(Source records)
* * *

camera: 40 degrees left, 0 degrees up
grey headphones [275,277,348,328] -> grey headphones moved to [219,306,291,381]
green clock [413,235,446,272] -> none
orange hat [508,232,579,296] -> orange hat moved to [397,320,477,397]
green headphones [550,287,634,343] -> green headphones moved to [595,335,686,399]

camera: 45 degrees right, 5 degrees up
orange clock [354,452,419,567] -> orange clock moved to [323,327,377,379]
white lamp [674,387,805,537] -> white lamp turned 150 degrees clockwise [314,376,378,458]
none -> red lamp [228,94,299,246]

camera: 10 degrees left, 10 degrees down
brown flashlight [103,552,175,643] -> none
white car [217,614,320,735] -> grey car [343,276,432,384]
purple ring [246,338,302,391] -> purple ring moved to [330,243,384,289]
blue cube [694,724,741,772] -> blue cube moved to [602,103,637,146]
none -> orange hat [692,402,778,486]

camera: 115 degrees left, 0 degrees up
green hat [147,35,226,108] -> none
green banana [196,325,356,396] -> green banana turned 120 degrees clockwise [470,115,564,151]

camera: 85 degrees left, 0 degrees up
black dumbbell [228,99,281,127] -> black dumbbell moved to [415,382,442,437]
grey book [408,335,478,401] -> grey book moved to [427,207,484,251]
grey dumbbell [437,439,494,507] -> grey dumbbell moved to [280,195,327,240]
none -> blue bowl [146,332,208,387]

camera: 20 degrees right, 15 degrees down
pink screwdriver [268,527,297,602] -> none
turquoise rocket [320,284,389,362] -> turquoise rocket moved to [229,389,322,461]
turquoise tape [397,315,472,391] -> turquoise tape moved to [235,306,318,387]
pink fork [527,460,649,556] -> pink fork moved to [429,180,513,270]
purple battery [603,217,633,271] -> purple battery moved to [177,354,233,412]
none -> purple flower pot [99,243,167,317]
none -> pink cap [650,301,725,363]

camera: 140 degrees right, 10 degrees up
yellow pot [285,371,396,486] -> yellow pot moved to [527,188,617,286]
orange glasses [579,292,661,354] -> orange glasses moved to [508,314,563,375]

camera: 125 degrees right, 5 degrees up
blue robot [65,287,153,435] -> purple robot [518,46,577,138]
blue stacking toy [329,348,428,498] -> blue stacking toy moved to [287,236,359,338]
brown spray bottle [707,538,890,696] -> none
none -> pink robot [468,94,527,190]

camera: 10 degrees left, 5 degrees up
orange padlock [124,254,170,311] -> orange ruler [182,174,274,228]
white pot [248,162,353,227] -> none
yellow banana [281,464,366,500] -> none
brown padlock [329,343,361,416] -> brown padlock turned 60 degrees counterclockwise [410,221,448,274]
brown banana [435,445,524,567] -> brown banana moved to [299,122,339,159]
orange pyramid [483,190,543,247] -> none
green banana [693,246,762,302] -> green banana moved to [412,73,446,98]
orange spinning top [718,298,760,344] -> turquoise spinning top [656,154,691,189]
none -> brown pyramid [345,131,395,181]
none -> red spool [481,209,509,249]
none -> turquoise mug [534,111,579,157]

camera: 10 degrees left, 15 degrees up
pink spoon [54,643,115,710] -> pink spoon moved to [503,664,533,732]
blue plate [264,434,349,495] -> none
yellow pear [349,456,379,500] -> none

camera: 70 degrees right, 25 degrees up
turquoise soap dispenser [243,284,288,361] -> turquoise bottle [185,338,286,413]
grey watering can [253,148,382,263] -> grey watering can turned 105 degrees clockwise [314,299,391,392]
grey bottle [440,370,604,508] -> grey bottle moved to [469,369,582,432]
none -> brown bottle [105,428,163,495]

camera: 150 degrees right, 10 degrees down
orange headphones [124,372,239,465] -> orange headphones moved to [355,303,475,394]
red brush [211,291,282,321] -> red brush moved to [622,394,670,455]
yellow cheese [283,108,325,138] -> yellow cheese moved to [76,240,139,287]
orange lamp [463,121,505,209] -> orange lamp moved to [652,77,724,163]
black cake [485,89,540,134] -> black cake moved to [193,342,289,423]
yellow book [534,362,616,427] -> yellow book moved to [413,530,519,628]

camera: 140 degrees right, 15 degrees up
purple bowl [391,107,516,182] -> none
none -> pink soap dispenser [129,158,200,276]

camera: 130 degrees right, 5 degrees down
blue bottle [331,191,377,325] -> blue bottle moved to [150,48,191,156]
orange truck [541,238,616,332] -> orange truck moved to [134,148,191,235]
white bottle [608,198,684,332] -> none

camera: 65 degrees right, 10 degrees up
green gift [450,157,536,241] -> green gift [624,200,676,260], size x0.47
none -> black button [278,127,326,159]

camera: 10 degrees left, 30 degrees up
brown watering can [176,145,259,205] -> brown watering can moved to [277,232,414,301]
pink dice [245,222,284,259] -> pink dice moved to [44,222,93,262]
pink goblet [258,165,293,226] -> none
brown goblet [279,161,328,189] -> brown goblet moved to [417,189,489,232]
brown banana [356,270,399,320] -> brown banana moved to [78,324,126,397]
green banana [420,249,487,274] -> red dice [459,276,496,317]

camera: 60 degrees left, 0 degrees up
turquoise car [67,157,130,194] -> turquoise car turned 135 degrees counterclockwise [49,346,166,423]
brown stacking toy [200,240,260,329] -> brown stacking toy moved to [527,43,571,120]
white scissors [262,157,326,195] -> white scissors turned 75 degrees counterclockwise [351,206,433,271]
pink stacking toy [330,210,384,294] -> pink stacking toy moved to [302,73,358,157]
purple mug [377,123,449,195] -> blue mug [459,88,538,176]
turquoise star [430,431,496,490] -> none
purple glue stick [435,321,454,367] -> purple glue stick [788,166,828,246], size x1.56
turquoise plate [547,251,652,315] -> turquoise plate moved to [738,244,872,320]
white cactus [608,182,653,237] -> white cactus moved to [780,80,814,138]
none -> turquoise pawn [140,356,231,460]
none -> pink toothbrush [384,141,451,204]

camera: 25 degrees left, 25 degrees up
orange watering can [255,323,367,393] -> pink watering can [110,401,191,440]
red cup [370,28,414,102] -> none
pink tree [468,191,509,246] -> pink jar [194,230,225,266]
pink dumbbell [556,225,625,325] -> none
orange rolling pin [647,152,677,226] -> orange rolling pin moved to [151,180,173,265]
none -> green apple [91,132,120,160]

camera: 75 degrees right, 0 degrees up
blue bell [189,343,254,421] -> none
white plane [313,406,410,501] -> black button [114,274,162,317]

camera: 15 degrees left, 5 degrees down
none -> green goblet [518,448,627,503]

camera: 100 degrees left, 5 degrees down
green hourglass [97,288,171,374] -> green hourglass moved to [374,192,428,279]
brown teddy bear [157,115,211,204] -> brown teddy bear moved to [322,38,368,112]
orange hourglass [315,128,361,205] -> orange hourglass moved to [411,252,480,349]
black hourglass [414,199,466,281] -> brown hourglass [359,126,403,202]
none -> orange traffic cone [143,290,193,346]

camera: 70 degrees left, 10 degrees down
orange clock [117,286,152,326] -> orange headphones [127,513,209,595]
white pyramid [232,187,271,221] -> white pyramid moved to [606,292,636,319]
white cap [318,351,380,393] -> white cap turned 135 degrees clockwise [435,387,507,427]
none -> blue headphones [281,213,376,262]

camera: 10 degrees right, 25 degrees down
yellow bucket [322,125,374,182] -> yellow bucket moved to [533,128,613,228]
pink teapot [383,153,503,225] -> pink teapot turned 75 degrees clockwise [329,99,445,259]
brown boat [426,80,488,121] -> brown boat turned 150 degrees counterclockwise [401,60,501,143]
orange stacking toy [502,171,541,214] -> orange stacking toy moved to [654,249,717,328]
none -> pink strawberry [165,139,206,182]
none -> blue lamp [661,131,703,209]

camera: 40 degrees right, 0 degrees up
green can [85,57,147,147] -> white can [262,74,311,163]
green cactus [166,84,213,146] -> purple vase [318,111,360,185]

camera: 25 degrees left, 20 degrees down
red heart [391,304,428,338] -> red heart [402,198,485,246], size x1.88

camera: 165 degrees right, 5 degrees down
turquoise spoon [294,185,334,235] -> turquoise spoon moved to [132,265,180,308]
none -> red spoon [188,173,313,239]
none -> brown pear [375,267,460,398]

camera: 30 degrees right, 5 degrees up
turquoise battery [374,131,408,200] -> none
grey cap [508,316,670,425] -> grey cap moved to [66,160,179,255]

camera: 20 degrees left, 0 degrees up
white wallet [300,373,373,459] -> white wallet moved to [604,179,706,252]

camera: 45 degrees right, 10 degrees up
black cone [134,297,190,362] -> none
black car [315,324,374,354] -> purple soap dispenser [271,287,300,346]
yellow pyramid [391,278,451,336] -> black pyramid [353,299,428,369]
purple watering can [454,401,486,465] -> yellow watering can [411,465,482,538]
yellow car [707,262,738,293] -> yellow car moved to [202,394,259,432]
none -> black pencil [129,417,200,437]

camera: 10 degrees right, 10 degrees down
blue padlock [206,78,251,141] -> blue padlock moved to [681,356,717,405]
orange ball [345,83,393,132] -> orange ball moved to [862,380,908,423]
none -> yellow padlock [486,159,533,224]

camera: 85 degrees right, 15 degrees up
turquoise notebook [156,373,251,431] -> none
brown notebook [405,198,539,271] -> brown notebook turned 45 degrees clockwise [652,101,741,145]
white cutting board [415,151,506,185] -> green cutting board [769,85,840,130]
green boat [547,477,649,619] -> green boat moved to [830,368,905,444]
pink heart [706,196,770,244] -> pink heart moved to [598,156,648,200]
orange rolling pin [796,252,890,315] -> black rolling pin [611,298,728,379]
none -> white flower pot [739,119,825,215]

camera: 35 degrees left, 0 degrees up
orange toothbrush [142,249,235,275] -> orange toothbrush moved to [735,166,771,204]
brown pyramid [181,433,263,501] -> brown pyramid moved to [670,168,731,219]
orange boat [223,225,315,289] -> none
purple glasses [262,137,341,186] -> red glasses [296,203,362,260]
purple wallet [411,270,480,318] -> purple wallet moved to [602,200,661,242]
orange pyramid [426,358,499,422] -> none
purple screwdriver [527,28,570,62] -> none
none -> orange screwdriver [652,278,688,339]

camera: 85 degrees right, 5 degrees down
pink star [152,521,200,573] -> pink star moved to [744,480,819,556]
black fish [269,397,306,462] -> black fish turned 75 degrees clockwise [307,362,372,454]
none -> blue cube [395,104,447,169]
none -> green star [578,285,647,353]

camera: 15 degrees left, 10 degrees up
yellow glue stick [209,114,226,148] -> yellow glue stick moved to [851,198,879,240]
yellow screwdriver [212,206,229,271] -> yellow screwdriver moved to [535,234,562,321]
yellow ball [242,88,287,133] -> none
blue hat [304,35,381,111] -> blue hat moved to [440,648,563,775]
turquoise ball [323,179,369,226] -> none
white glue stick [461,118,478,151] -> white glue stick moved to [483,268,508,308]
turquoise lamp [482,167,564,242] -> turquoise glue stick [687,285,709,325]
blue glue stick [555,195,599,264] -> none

* * *

TASK DIRECTIONS: Copy out the lines above exactly, beginning at the one that contains "pink stacking toy [330,210,384,294]" and ending at the one that contains "white pyramid [232,187,271,221]".

EXPECTED OUTPUT:
pink stacking toy [330,210,384,294] -> pink stacking toy moved to [302,73,358,157]
purple mug [377,123,449,195] -> blue mug [459,88,538,176]
turquoise star [430,431,496,490] -> none
purple glue stick [435,321,454,367] -> purple glue stick [788,166,828,246], size x1.56
turquoise plate [547,251,652,315] -> turquoise plate moved to [738,244,872,320]
white cactus [608,182,653,237] -> white cactus moved to [780,80,814,138]
none -> turquoise pawn [140,356,231,460]
none -> pink toothbrush [384,141,451,204]

camera: 25 degrees left, 25 degrees up
orange watering can [255,323,367,393] -> pink watering can [110,401,191,440]
red cup [370,28,414,102] -> none
pink tree [468,191,509,246] -> pink jar [194,230,225,266]
pink dumbbell [556,225,625,325] -> none
orange rolling pin [647,152,677,226] -> orange rolling pin moved to [151,180,173,265]
none -> green apple [91,132,120,160]

camera: 75 degrees right, 0 degrees up
blue bell [189,343,254,421] -> none
white plane [313,406,410,501] -> black button [114,274,162,317]

camera: 15 degrees left, 5 degrees down
none -> green goblet [518,448,627,503]

camera: 100 degrees left, 5 degrees down
green hourglass [97,288,171,374] -> green hourglass moved to [374,192,428,279]
brown teddy bear [157,115,211,204] -> brown teddy bear moved to [322,38,368,112]
orange hourglass [315,128,361,205] -> orange hourglass moved to [411,252,480,349]
black hourglass [414,199,466,281] -> brown hourglass [359,126,403,202]
none -> orange traffic cone [143,290,193,346]

camera: 70 degrees left, 10 degrees down
orange clock [117,286,152,326] -> orange headphones [127,513,209,595]
white pyramid [232,187,271,221] -> white pyramid moved to [606,292,636,319]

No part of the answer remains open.